[Data extracted from a collection]
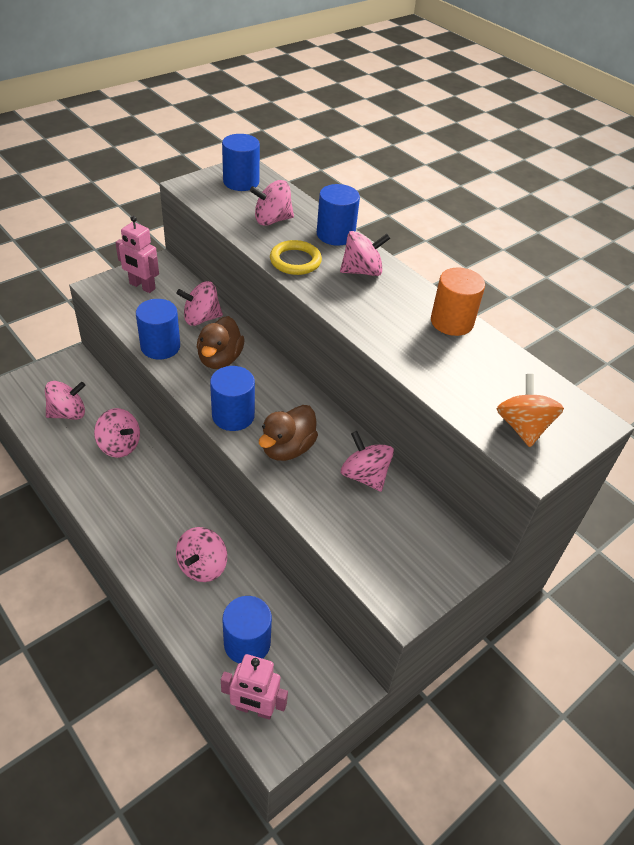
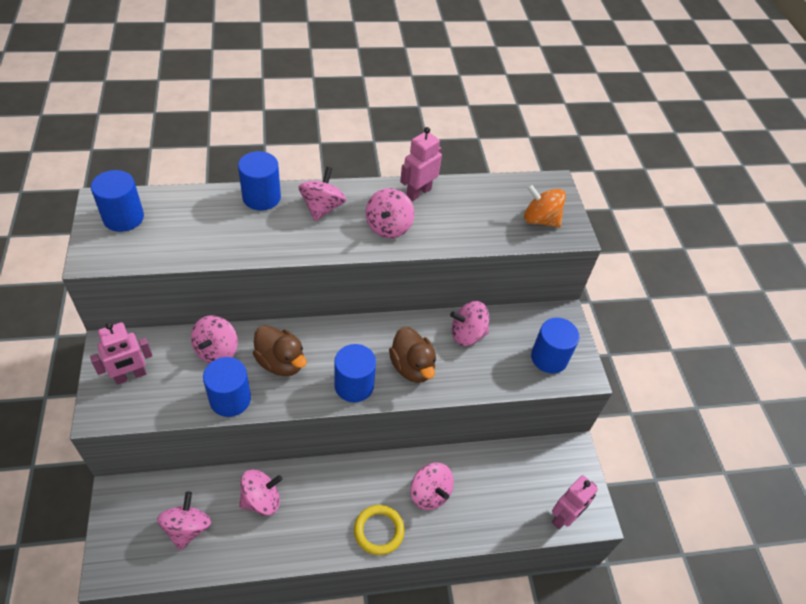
camera: 60 degrees left, 5 degrees up
(247, 643) = (512, 496): blue cylinder -> blue cylinder (549, 358)
(272, 220) = (204, 226): pink spinning top -> pink spinning top (388, 227)
(295, 261) = (276, 241): yellow ring -> yellow ring (379, 531)
(451, 322) = (418, 192): orange cylinder -> pink robot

• **Directions for this task**
Note each line of the entries that has "cylinder" in it, and copy those lines.

• **Result of the exercise**
(247, 643) = (512, 496): blue cylinder -> blue cylinder (549, 358)
(451, 322) = (418, 192): orange cylinder -> pink robot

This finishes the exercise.